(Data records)
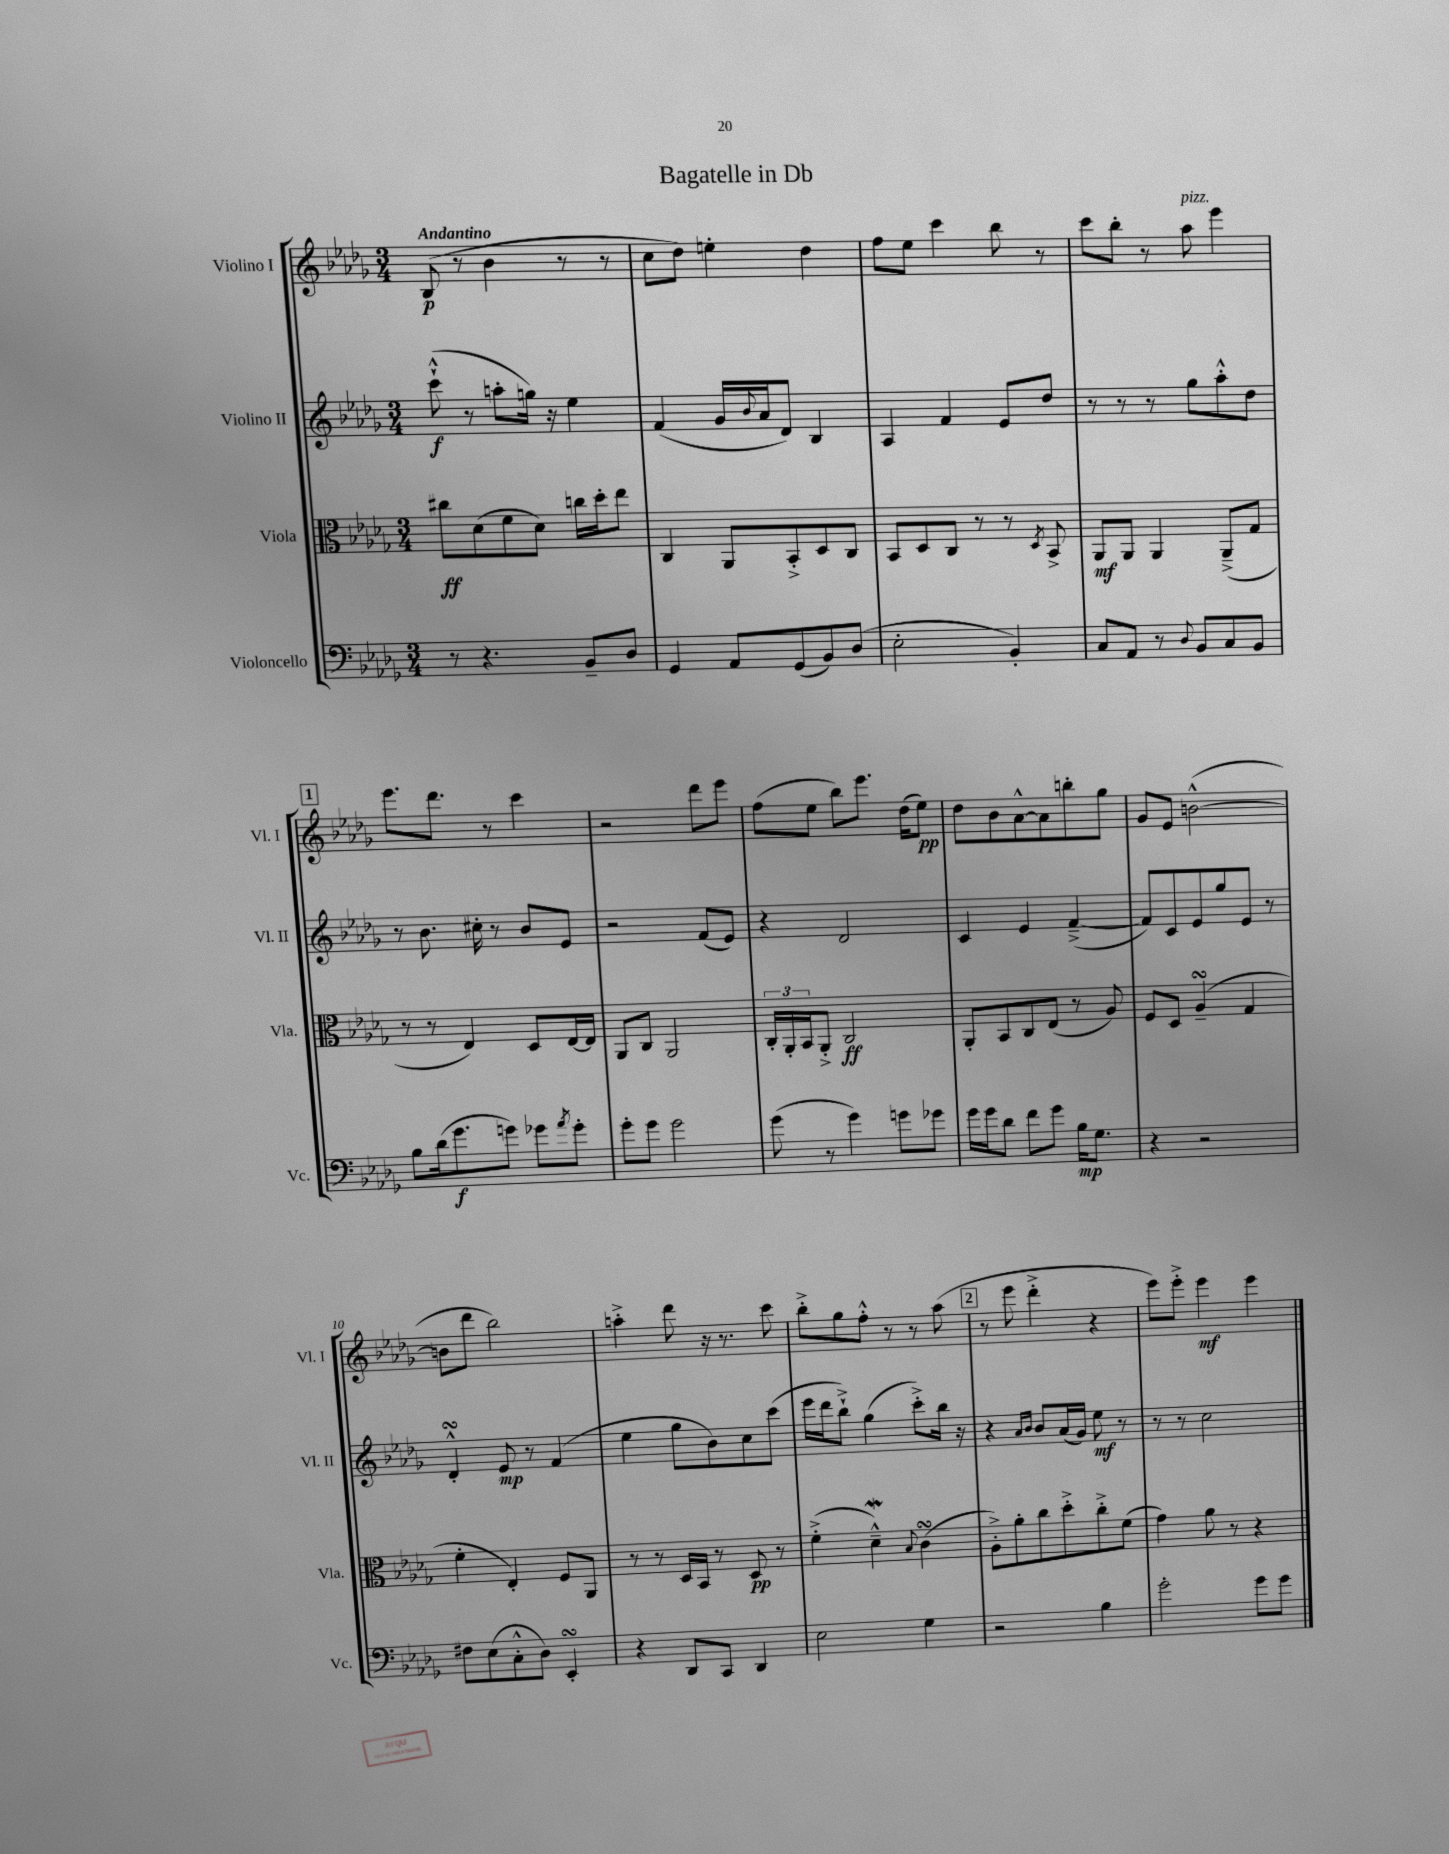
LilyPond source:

\header { title = "Bagatelle in Db" }
<<
\new StaffGroup <<
\new Staff = "s0" \with { instrumentName = "Violino I" shortInstrumentName = "Vl. I" } {
    \clef treble \key des \major \numericTimeSignature \time 3/4 \tempo "Andantino"
    bes8\p( r8 bes'4 r8 r8 |
    c''8 des''8) e''4-. des''4 |
    f''8 ees''8 c'''4 bes''8 r8 |
    c'''8 bes''8-. r8 aes''8^\markup { \italic "pizz." } ees'''4 |
    \mark \markup { \box "1" } ees'''8. des'''8. r8 c'''4 |
    r2 des'''8 ees'''8 |
    f''8( ees''8 bes''8) ees'''8. des''16( ees''8\pp) |
    des''8 bes'8 aes'8~-^ aes'8 b''8-. ges''8 |
    ges'8 ees'8 b'2~-^( |
    b'8 des'''8 bes''2) |
    a''4-.-> des'''8 r16 r8. c'''8 |
    bes''8-.-> ges''8 f''8-.-^ r8 r8 aes''8( |
    \mark \markup { \box "2" } r8 ees'''8 des'''4-.-> r4 |
    ees'''8) ees'''8-.-> ees'''4\mf ees'''4 \bar "|." |
}
\new Staff = "s1" \with { instrumentName = "Violino II" shortInstrumentName = "Vl. II" } {
    \clef treble \key des \major \numericTimeSignature \time 3/4
    c'''8-!-^\f( r8 a''8-. g''16) r16 ees''4 |
    f'4( ges'16 \appoggiatura { bes'8 } aes'16 des'8) bes4 |
    aes4 f'4 ees'8 des''8 |
    r8 r8 r8 ges''8 aes''8-.-^ des''8 |
    \mark \markup { \box "1" } r8 bes'8. cis''16-. r8 bes'8 ees'8 |
    r2 f'8( ees'8) |
    r4 des'2 |
    c'4 ees'4 f'4~--->( |
    f'8) c'8 ees'8 ges''8 ees'8 r8 |
    des'4-.-^\turn ees'8\mp r8 f'4( |
    ees''4 ges''8 bes'8) c''8 c'''8( |
    ees'''16 des'''16 bes''8-!->) ges''4( c'''8-.->) bes''16 r16 |
    \mark \markup { \box "2" } r4 \grace { aes'16 bes'16 } bes'8 aes'16( ges'16) ees''8\mf r8 |
    r8 r8 c''2 \bar "|." |
}
\new Staff = "s2" \with { instrumentName = "Viola" shortInstrumentName = "Vla." } {
    \clef alto \key des \major \numericTimeSignature \time 3/4
    cis''8\ff des'8( f'8 des'8) c''16 des''16-. ees''8 |
    c4 aes,8 bes,8-.-> des8 c8 |
    bes,8 des8 c8 r8 r8 \acciaccatura { des8 } bes,8-> |
    aes,8\mf aes,8 aes,4 aes,8--->( ges8 |
    \mark \markup { \box "1" } r8 r8 ees4) des8 ees16~ ees16 |
    aes,8 c8 aes,2 |
    \tuplet 3/2 { c16-. aes,16-. bes,16 } aes,8-.-> c2\ff |
    aes,8-. bes,8 c8 ees8( r8 aes8) |
    f8 des8 aes4--\turn( ges4 |
    f'4-. ees4-.) f8 aes,8 |
    r8 r8 des16 bes,16 r8 des8\pp r8 |
    f'4-.->( des'4---^\mordent) \appoggiatura { bes8 } c'4\turn( |
    \mark \markup { \box "2" } aes8-.->) aes'8-. c''8 des''8-.-> c''8-.-> f'8( |
    ges'4) aes'8 r8 r4 \bar "|." |
}
\new Staff = "s3" \with { instrumentName = "Violoncello" shortInstrumentName = "Vc." } {
    \clef bass \key des \major \numericTimeSignature \time 3/4
    r8 r4. bes,8-- des8 |
    ges,4 aes,8 ges,8( bes,8) des8( |
    ees2-. bes,4-.) |
    c8 aes,8 r8 \appoggiatura { des8 } bes,8 c8 bes,8 |
    \mark \markup { \box "1" } bes8 des'16( ges'8.\f g'8) ges'8 \acciaccatura { aes'8 } ges'8-. |
    ges'8-. ges'8 ges'2 |
    ges'8( r8 ges'4) g'8 ges'8 |
    ges'16 ges'16 des'8 f'8 ges'8 bes16\mp ges8. |
    r4 r2 |
    fis8 ees8( c8-.-^ des8) ees,4-.\turn |
    r4 des,8 c,8 des,4 |
    ees2 ges4 |
    \mark \markup { \box "2" } r2 bes4 |
    ges'2-. ges'8 ges'8 \bar "|." |
}
>>
>>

▸ Stated task
How many lines above contain the string "shortInstrumentName"? Reply with the number alone.

▸ Output
4